→ **Input data**:
▼

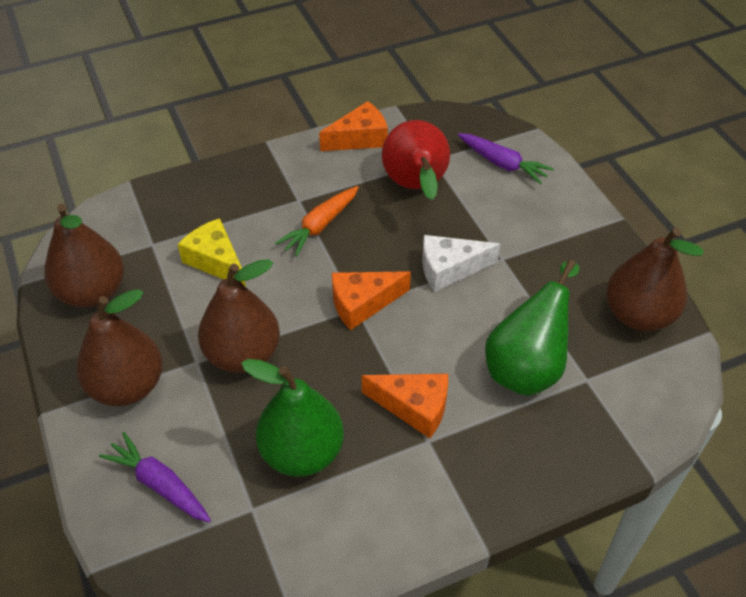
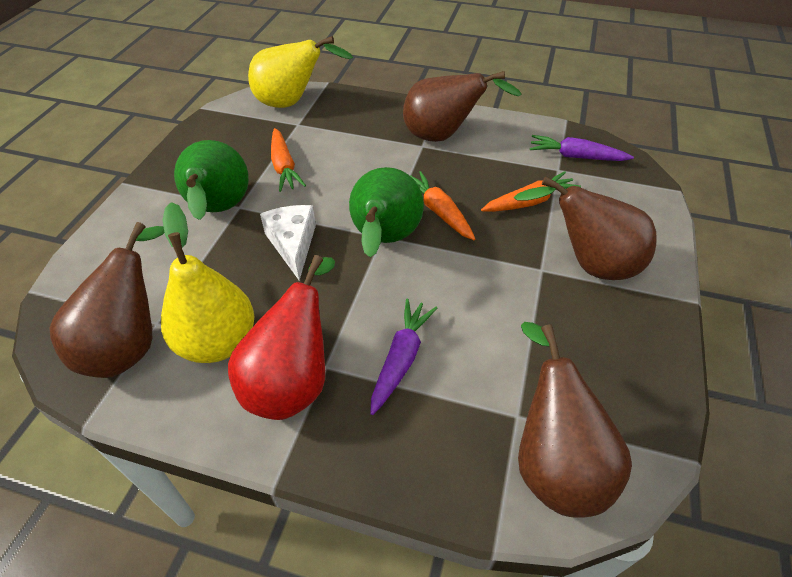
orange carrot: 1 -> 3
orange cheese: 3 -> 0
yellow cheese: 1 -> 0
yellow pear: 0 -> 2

▲

→ **Work to be completed**: Please copy exactly the lines from the one that contains "orange cheese: 3 -> 0" up to and including the final line of the listing above.

→ **Exercise answer**:
orange cheese: 3 -> 0
yellow cheese: 1 -> 0
yellow pear: 0 -> 2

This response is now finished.